WHAT YOU WILL DO => Could you transcribe every record below exactly, leaving out the pictures?

DATASET EXCERPTS =>

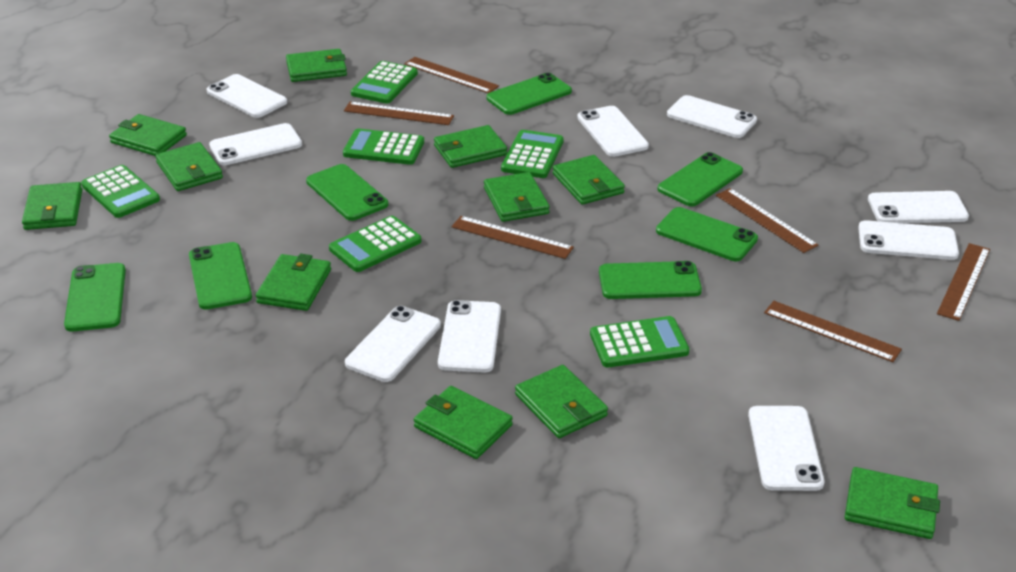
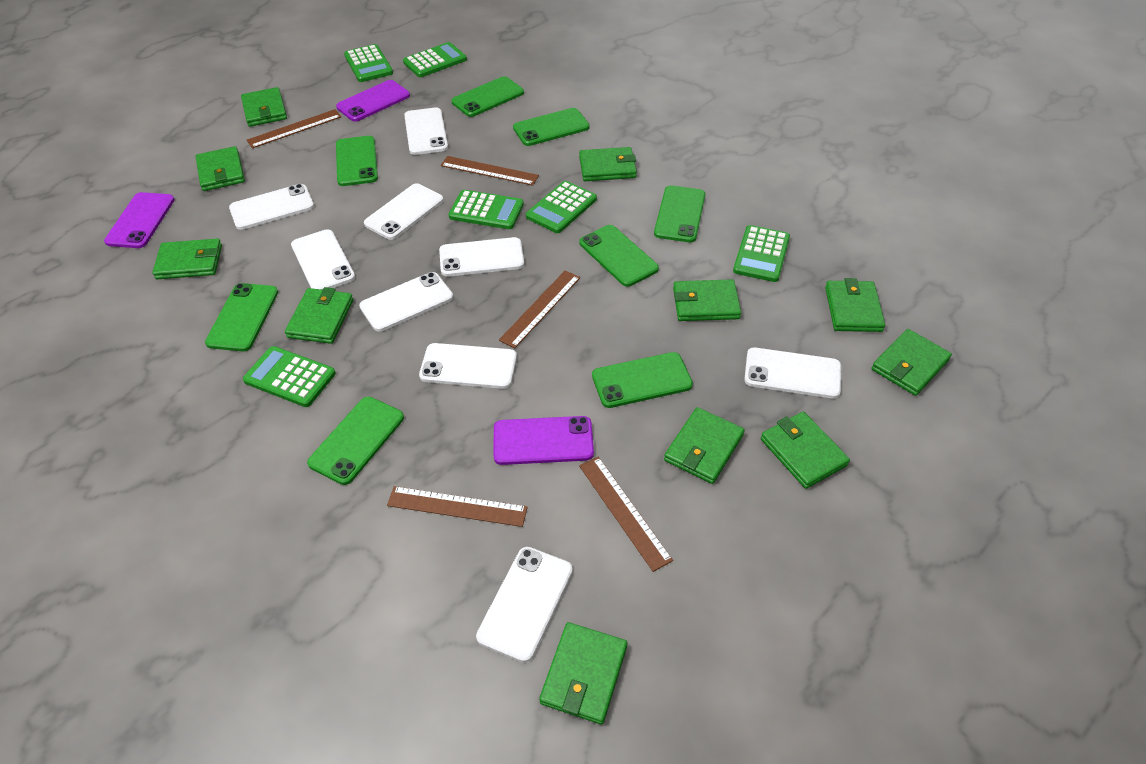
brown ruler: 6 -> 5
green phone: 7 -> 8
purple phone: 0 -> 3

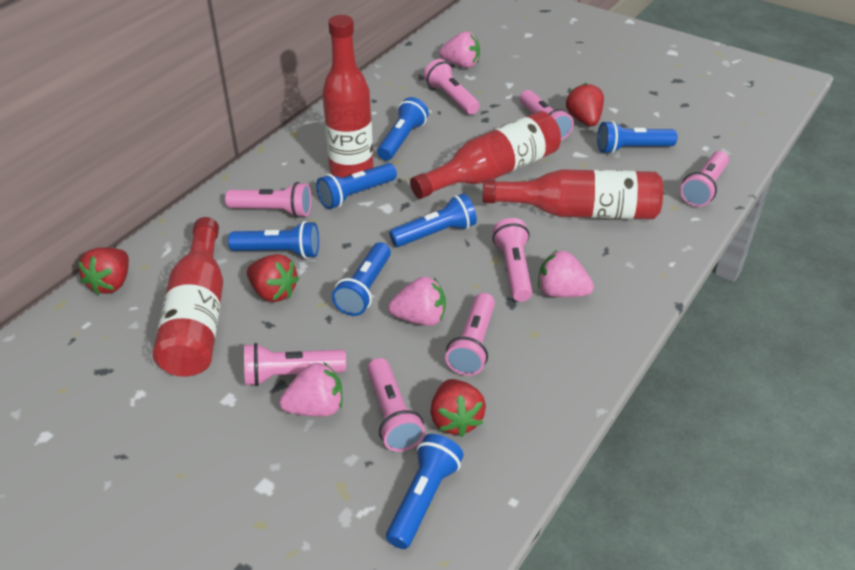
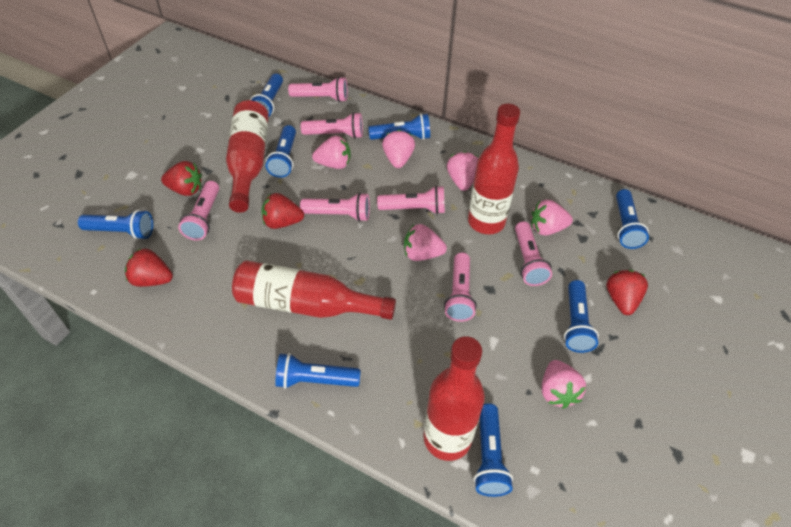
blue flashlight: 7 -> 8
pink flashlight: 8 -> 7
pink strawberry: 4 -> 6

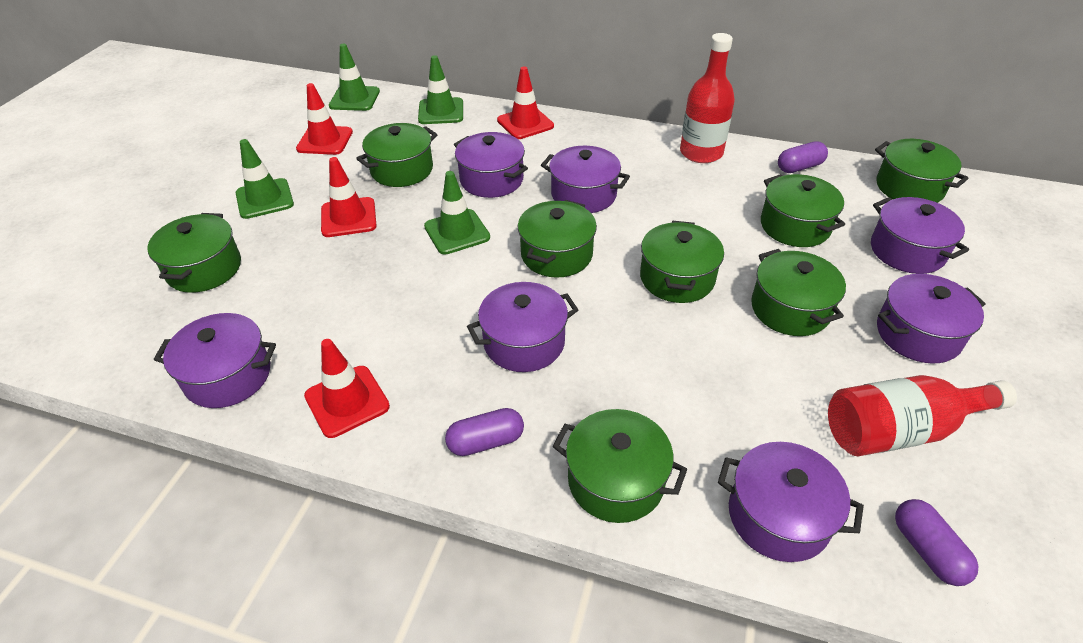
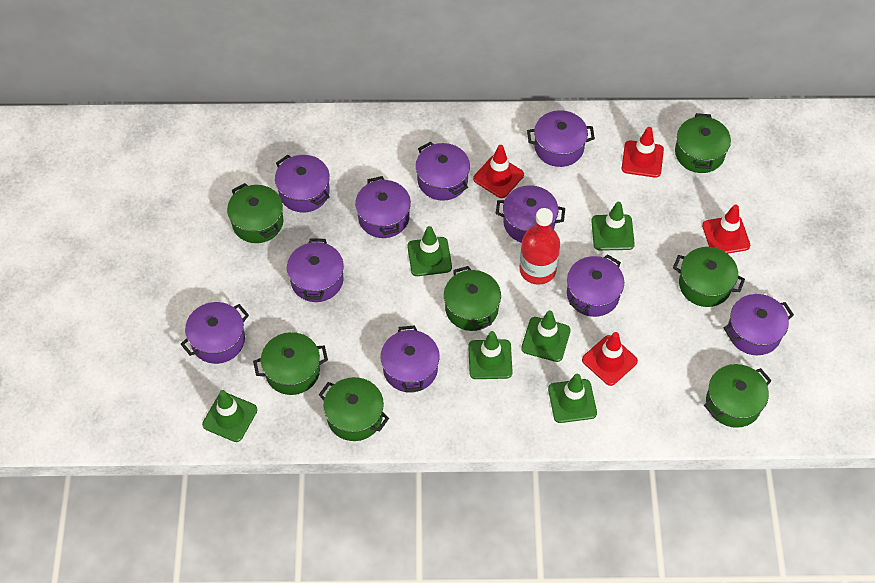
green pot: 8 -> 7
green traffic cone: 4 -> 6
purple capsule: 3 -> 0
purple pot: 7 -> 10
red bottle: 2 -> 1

RESPONSE TO THIS TASK =>
brown ruler: 6 -> 5
green phone: 7 -> 8
purple phone: 0 -> 3

blue flashlight: 7 -> 8
pink flashlight: 8 -> 7
pink strawberry: 4 -> 6

green pot: 8 -> 7
green traffic cone: 4 -> 6
purple capsule: 3 -> 0
purple pot: 7 -> 10
red bottle: 2 -> 1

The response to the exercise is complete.